» **Instructions to follow**: Write out, word for word, every line from the one containing "red hexagon: (188, 580) -> (317, 1477), moved" through the last line of the records below, both ends included.

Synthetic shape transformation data
**********

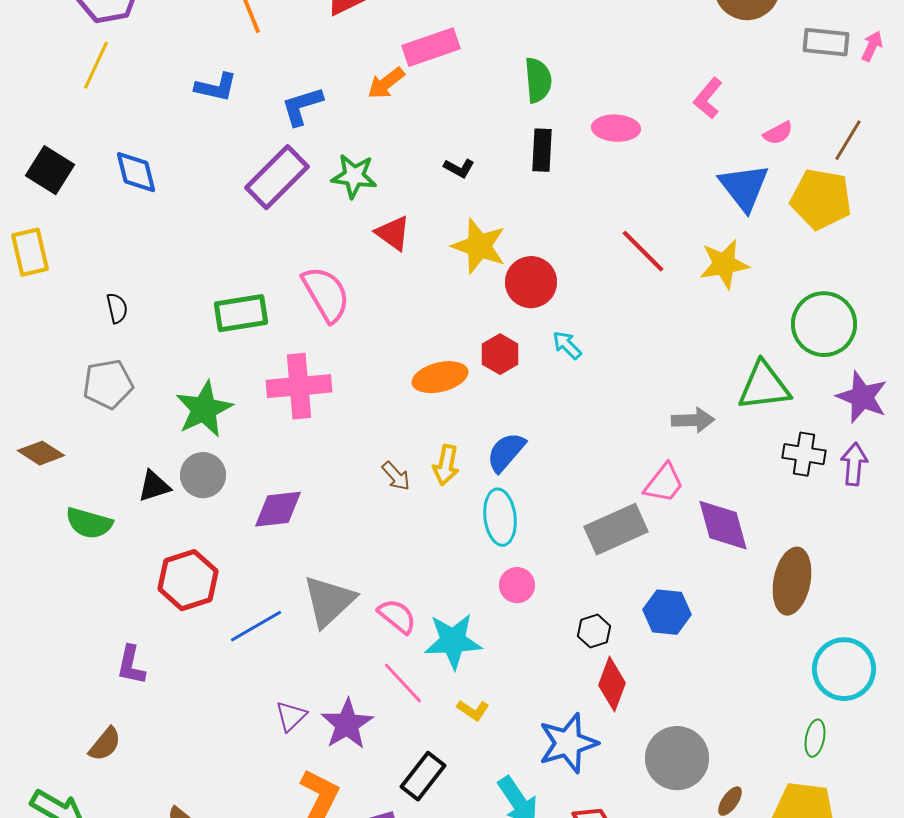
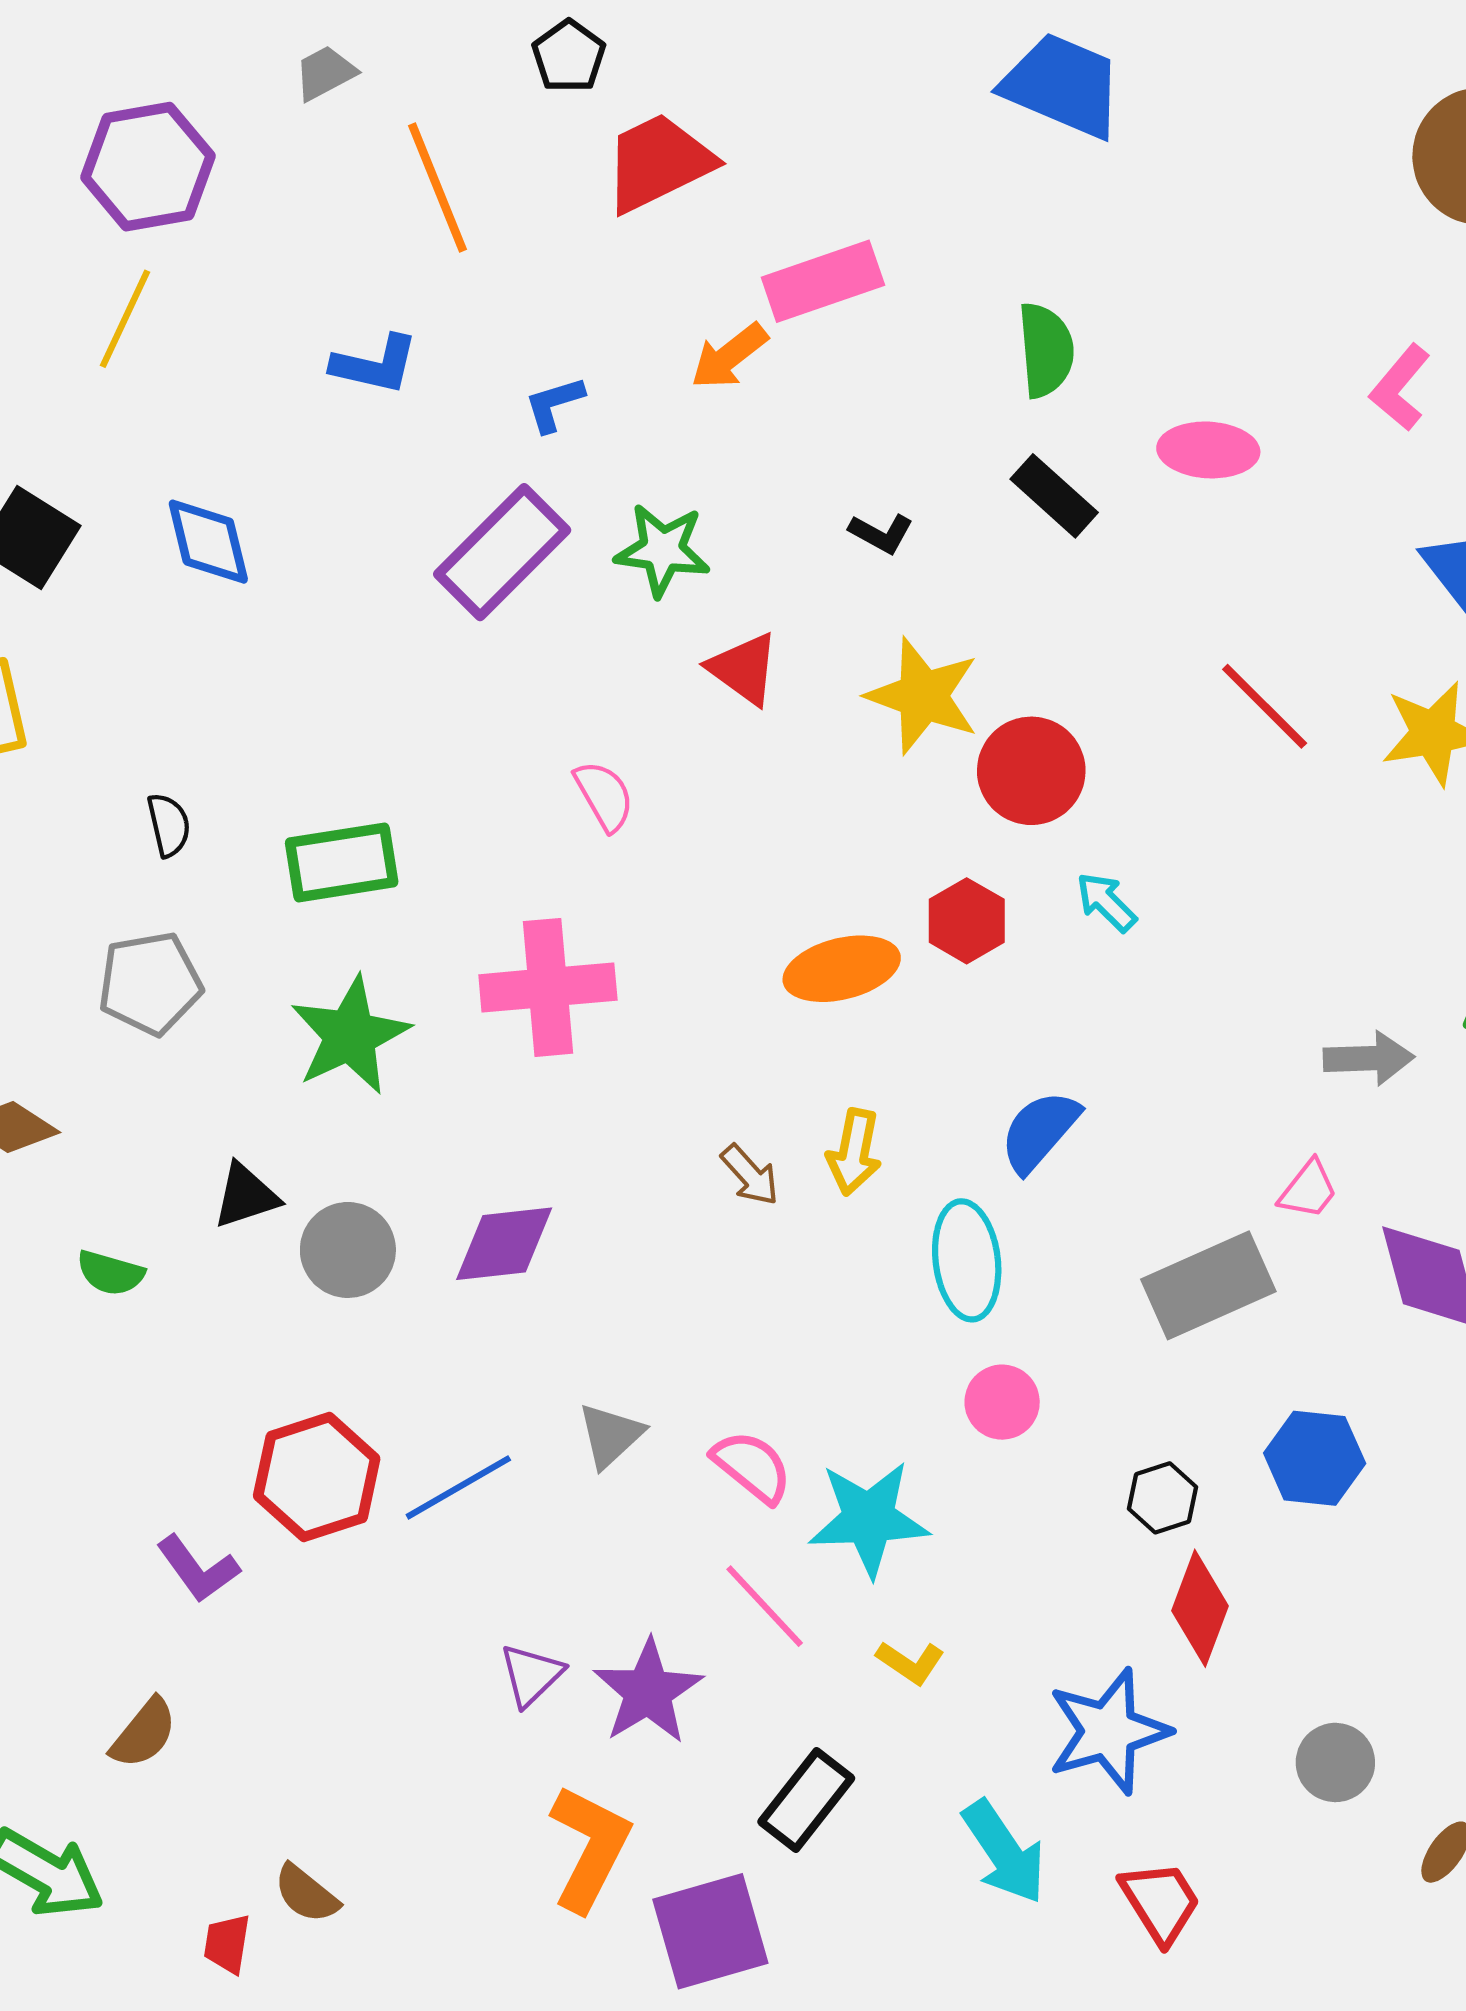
blue L-shape: (302, 106) -> (554, 404), size x0.7
black rectangle: (542, 150) -> (1054, 496), turned -51
pink semicircle: (326, 294) -> (604, 796), size x0.6
green rectangle: (241, 313) -> (342, 862), moved
blue semicircle: (506, 452) -> (1040, 1131), moved
gray circle: (203, 475) -> (348, 1250), moved
pink trapezoid: (664, 483) -> (1308, 1190), size x0.7
green semicircle: (89, 523) -> (110, 1273), size x0.7
red hexagon: (188, 580) -> (317, 1477), moved
gray triangle: (329, 601) -> (610, 1435), size x0.6
purple L-shape: (131, 665) -> (198, 1569), turned -48
gray circle: (677, 758) -> (1335, 1762), size x0.6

**********

» **Your solution**:
red hexagon: (188, 580) -> (317, 1477), moved
gray triangle: (329, 601) -> (610, 1435), size x0.6
purple L-shape: (131, 665) -> (198, 1569), turned -48
gray circle: (677, 758) -> (1335, 1762), size x0.6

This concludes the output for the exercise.